### TASK DIRECTIONS
Copy each entry precisely as written, and do not carry over the pictures.

[Dataset records]

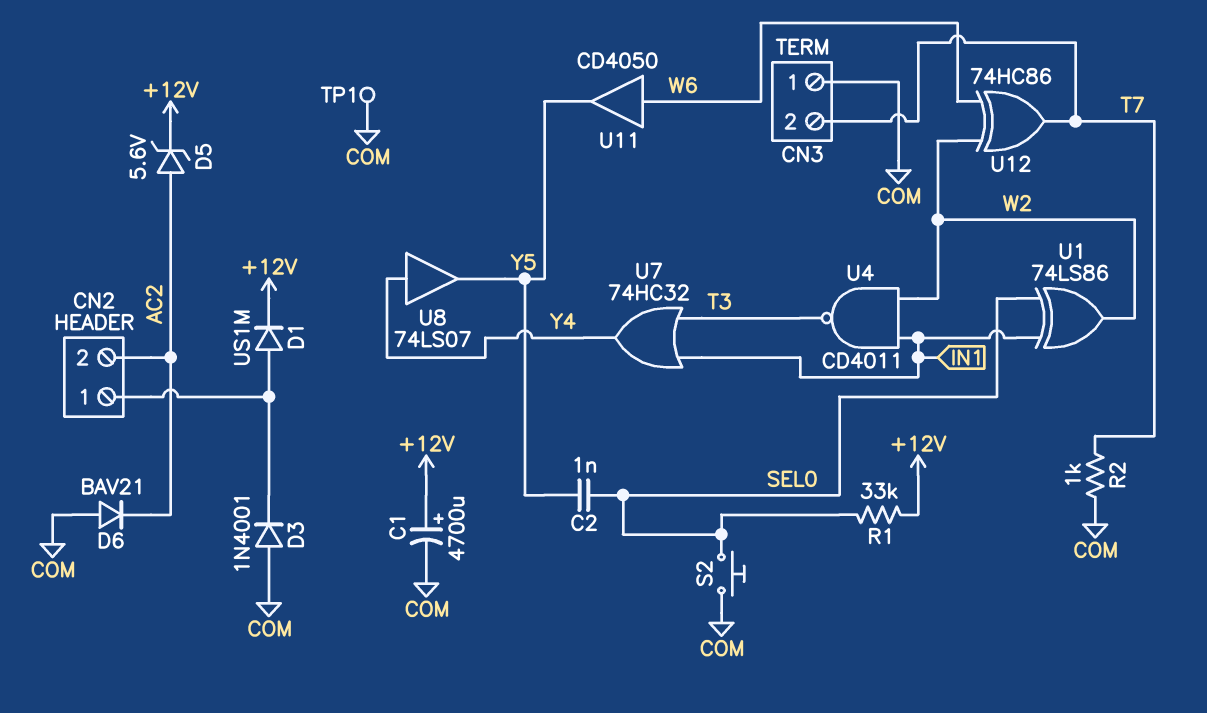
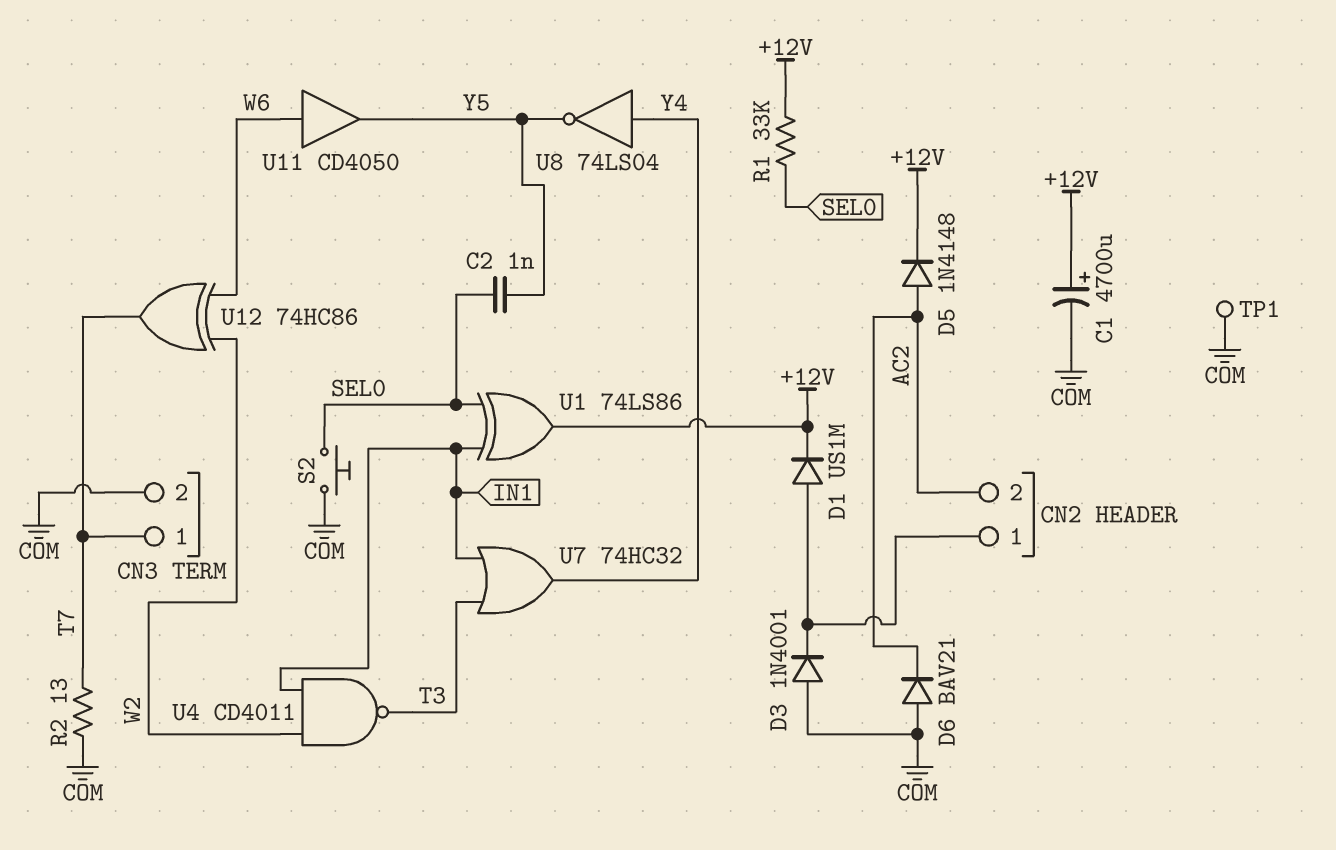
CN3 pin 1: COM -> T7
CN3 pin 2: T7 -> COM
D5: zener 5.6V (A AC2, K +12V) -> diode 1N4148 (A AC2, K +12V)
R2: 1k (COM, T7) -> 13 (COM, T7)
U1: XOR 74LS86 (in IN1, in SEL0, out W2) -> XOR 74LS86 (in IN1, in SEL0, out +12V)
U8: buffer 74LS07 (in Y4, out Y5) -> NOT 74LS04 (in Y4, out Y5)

### SOLUTION FOR THIS EXERCISE
CN3 pin 1: COM -> T7
CN3 pin 2: T7 -> COM
D5: zener 5.6V (A AC2, K +12V) -> diode 1N4148 (A AC2, K +12V)
R2: 1k (COM, T7) -> 13 (COM, T7)
U1: XOR 74LS86 (in IN1, in SEL0, out W2) -> XOR 74LS86 (in IN1, in SEL0, out +12V)
U8: buffer 74LS07 (in Y4, out Y5) -> NOT 74LS04 (in Y4, out Y5)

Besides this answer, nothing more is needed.